# The task:
Give the lines below again exactly, starting with the line that holds "blue brick I4" and going on through the line that holds "brown brick J6 level 1 -> none".
*** Opening of Available data ***
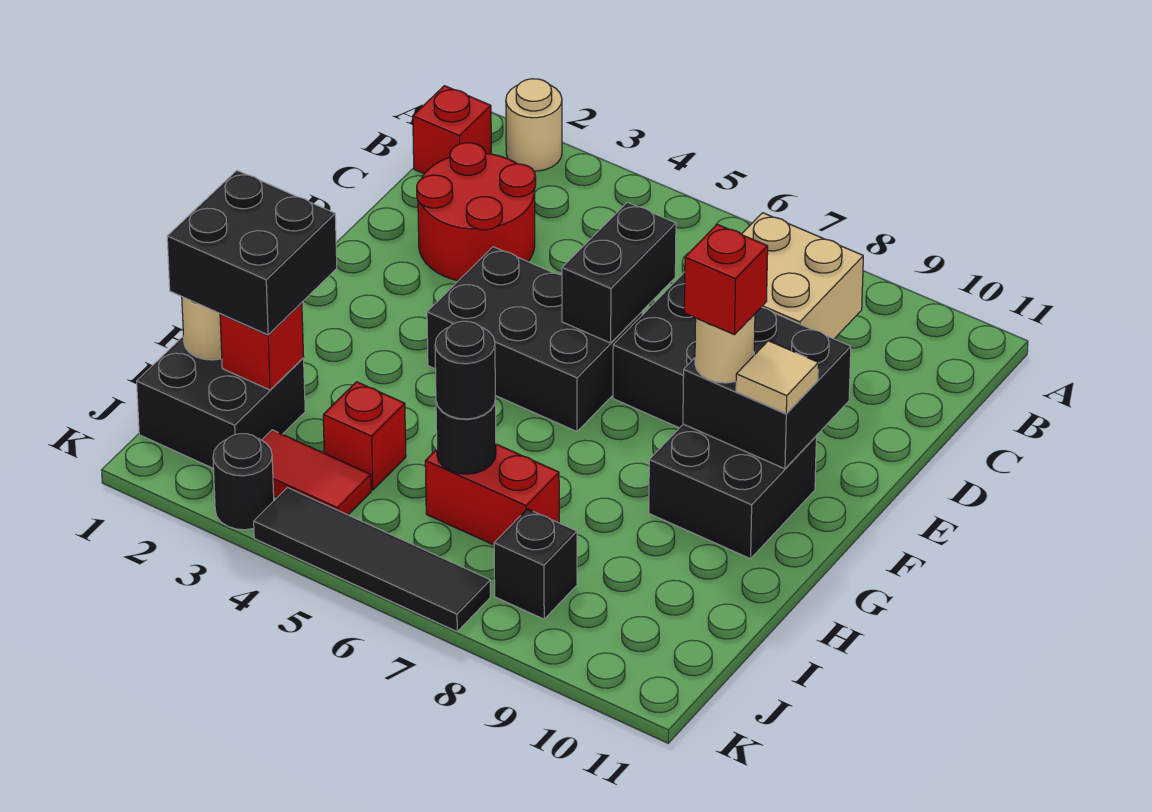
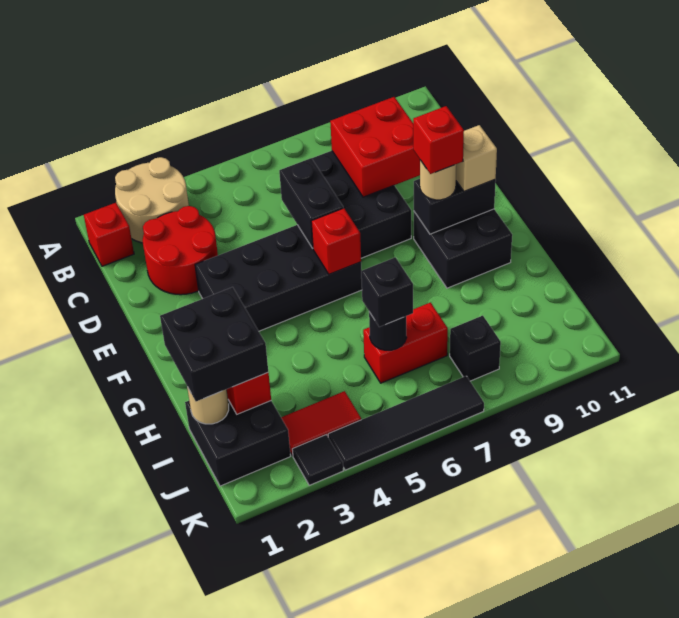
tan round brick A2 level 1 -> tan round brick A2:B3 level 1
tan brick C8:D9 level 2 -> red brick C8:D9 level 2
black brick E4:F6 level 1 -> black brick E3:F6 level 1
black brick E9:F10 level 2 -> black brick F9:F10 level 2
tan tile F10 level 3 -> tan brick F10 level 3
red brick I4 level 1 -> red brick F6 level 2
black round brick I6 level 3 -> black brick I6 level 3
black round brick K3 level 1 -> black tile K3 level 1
*** Close of Available data ***
*** Opening of Available data ***
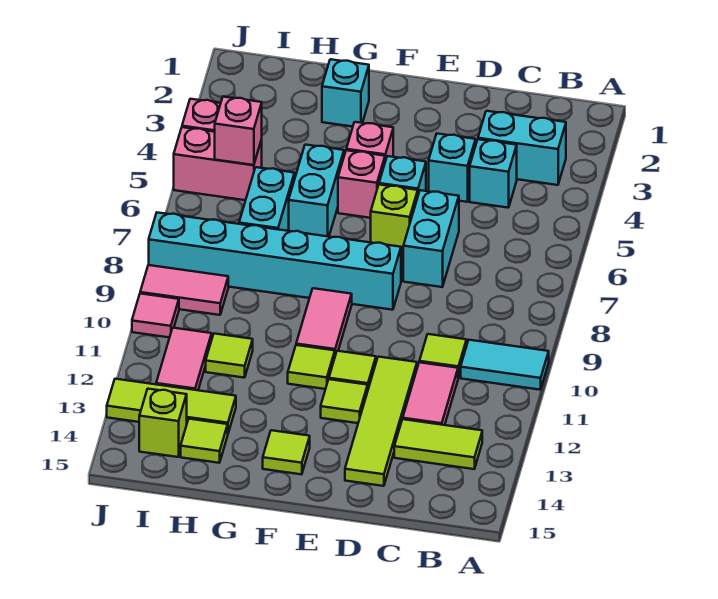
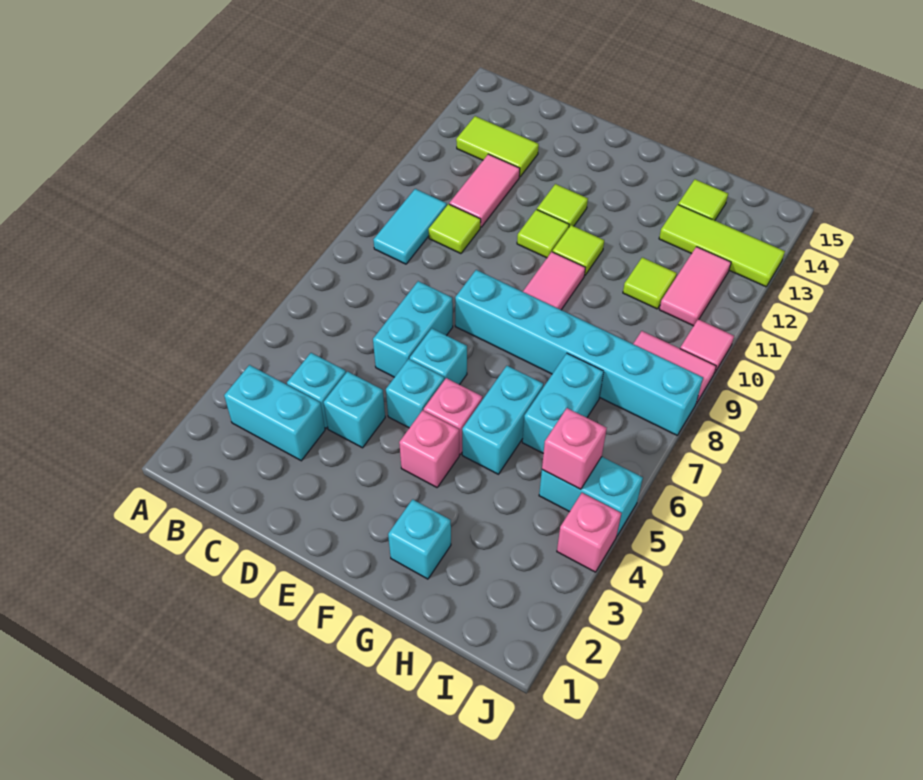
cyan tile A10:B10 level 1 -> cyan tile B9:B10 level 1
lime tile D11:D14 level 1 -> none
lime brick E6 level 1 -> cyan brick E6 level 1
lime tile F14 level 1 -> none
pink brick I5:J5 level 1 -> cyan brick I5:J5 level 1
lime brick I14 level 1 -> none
*** Close of Available data ***
*** Opening of Available data ***
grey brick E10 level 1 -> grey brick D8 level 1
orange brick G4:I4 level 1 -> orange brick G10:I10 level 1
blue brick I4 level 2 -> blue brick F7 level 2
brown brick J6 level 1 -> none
*** Close of Available data ***
# Result:
blue brick I4 level 2 -> blue brick F7 level 2
brown brick J6 level 1 -> none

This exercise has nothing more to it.